Your assignment: Transcribe every record verbatim; no pictures.

Given information:
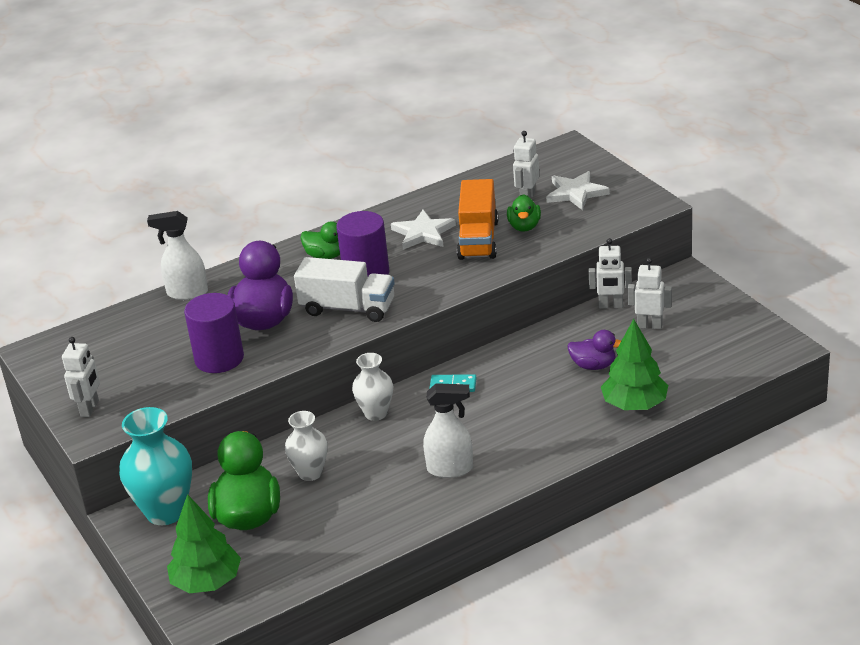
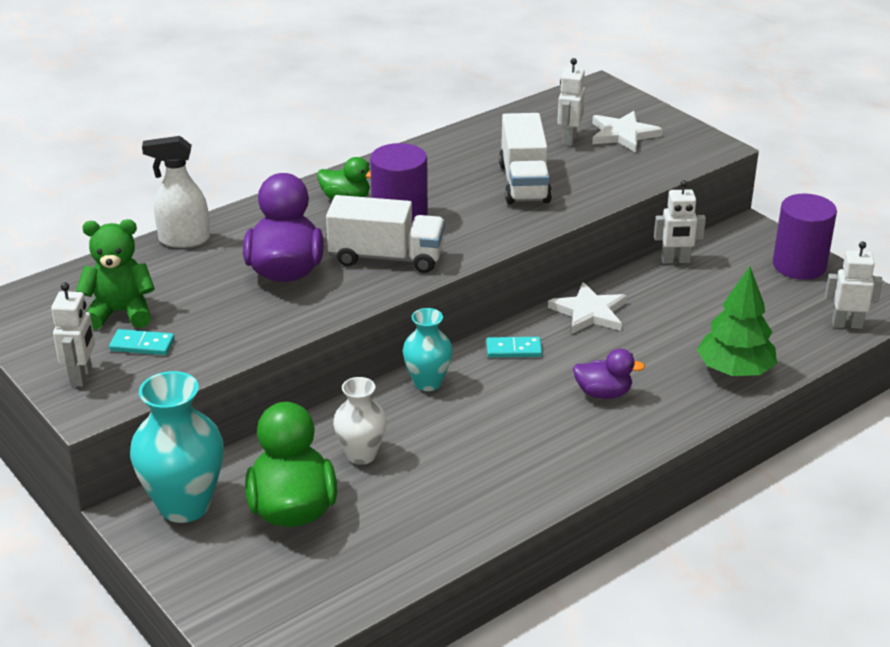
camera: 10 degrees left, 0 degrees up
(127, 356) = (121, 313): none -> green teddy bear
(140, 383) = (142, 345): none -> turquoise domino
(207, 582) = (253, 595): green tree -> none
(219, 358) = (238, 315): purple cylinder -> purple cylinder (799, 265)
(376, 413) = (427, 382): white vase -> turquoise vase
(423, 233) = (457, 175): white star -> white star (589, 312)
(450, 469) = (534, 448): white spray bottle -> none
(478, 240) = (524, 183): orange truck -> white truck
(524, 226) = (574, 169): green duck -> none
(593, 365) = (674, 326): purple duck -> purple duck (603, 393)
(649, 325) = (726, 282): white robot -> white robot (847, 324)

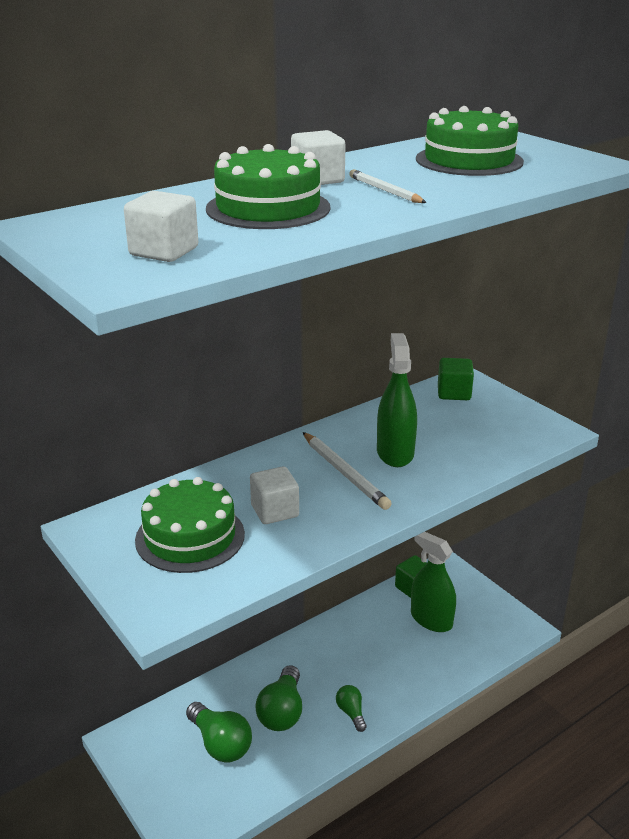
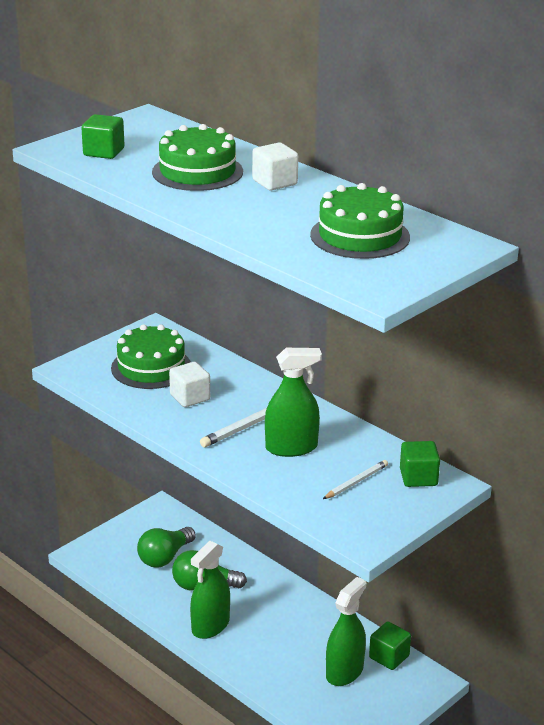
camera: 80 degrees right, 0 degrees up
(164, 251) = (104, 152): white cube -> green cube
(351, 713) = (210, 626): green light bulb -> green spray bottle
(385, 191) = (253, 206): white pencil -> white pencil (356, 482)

Solution:
camera: 10 degrees left, 0 degrees up
(127, 356) = (121, 313): none -> green teddy bear
(140, 383) = (142, 345): none -> turquoise domino
(207, 582) = (253, 595): green tree -> none
(219, 358) = (238, 315): purple cylinder -> purple cylinder (799, 265)
(376, 413) = (427, 382): white vase -> turquoise vase
(423, 233) = (457, 175): white star -> white star (589, 312)
(450, 469) = (534, 448): white spray bottle -> none
(478, 240) = (524, 183): orange truck -> white truck
(524, 226) = (574, 169): green duck -> none
(593, 365) = (674, 326): purple duck -> purple duck (603, 393)
(649, 325) = (726, 282): white robot -> white robot (847, 324)

camera: 80 degrees right, 0 degrees up
(164, 251) = (104, 152): white cube -> green cube
(351, 713) = (210, 626): green light bulb -> green spray bottle
(385, 191) = (253, 206): white pencil -> white pencil (356, 482)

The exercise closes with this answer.